(Data provided)

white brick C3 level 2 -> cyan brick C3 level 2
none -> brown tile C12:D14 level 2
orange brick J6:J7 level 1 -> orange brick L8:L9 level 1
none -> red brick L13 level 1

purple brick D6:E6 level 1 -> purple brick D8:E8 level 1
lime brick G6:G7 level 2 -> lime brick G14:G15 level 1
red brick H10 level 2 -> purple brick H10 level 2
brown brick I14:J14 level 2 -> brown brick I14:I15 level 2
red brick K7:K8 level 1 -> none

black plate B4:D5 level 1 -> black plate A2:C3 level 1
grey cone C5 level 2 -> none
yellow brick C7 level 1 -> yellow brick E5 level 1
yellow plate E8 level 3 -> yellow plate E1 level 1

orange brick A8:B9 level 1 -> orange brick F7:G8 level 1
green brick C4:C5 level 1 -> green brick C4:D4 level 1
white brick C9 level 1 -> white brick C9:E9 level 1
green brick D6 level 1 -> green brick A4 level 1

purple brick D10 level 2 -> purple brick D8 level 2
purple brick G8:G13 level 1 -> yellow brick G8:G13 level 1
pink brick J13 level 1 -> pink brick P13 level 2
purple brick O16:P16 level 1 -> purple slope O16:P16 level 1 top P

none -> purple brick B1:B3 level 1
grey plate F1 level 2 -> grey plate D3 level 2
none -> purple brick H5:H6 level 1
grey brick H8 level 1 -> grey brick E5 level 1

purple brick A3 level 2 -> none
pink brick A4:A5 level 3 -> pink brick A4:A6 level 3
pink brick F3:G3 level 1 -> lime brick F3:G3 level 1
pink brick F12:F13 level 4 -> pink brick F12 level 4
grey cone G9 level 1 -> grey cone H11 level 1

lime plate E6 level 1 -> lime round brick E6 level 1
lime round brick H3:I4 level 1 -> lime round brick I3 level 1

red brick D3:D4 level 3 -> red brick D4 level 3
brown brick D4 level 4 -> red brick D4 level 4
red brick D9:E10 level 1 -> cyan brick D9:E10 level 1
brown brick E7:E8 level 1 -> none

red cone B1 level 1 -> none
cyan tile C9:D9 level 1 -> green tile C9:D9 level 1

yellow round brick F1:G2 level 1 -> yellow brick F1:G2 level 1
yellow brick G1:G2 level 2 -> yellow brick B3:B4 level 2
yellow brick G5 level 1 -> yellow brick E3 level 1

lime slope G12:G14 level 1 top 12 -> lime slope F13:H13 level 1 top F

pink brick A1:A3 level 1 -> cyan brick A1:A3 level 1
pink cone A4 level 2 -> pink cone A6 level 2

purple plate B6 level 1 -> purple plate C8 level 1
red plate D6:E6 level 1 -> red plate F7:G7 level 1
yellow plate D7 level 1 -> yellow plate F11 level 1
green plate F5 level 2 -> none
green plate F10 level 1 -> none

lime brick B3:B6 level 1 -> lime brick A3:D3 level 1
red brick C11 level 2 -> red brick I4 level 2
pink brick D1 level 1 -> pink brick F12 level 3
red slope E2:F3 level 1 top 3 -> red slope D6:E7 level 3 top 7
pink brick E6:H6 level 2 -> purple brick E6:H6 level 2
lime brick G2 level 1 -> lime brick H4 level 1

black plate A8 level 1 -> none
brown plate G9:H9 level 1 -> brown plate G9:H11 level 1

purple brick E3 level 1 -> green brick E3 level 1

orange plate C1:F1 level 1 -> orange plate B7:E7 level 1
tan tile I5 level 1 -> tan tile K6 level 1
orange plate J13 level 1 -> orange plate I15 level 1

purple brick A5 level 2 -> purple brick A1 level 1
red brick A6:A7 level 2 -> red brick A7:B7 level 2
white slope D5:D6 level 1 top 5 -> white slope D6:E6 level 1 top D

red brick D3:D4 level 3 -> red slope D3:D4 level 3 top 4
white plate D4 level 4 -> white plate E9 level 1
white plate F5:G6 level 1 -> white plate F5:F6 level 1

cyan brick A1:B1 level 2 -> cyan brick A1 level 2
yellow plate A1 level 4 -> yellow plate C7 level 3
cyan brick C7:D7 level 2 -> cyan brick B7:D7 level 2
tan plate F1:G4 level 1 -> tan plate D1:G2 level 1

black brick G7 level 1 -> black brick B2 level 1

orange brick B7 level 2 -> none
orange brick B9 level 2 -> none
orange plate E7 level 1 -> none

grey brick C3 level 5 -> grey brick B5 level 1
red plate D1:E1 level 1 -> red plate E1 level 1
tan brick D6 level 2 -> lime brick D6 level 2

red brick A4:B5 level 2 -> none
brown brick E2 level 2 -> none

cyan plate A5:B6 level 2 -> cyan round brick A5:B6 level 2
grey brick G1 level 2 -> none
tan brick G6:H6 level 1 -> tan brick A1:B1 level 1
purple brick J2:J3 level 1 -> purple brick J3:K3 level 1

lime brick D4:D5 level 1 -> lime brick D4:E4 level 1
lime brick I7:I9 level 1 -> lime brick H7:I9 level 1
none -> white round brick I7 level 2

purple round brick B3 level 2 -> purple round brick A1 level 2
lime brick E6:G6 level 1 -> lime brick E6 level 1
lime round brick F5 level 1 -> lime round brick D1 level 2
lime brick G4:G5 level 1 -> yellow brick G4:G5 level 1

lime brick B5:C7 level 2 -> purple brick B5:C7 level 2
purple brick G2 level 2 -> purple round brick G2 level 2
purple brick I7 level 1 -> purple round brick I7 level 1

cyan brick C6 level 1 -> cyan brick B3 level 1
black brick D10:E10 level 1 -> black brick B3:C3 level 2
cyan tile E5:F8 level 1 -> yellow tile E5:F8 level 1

(End Data provided)

• About this exercise
Beginning with the line above that contains "red brick D9:E10", copy each line exactly up to and including the line that contains "yellow brick G1:G2", and go no further.

• Expected output
red brick D9:E10 level 1 -> cyan brick D9:E10 level 1
brown brick E7:E8 level 1 -> none

red cone B1 level 1 -> none
cyan tile C9:D9 level 1 -> green tile C9:D9 level 1

yellow round brick F1:G2 level 1 -> yellow brick F1:G2 level 1
yellow brick G1:G2 level 2 -> yellow brick B3:B4 level 2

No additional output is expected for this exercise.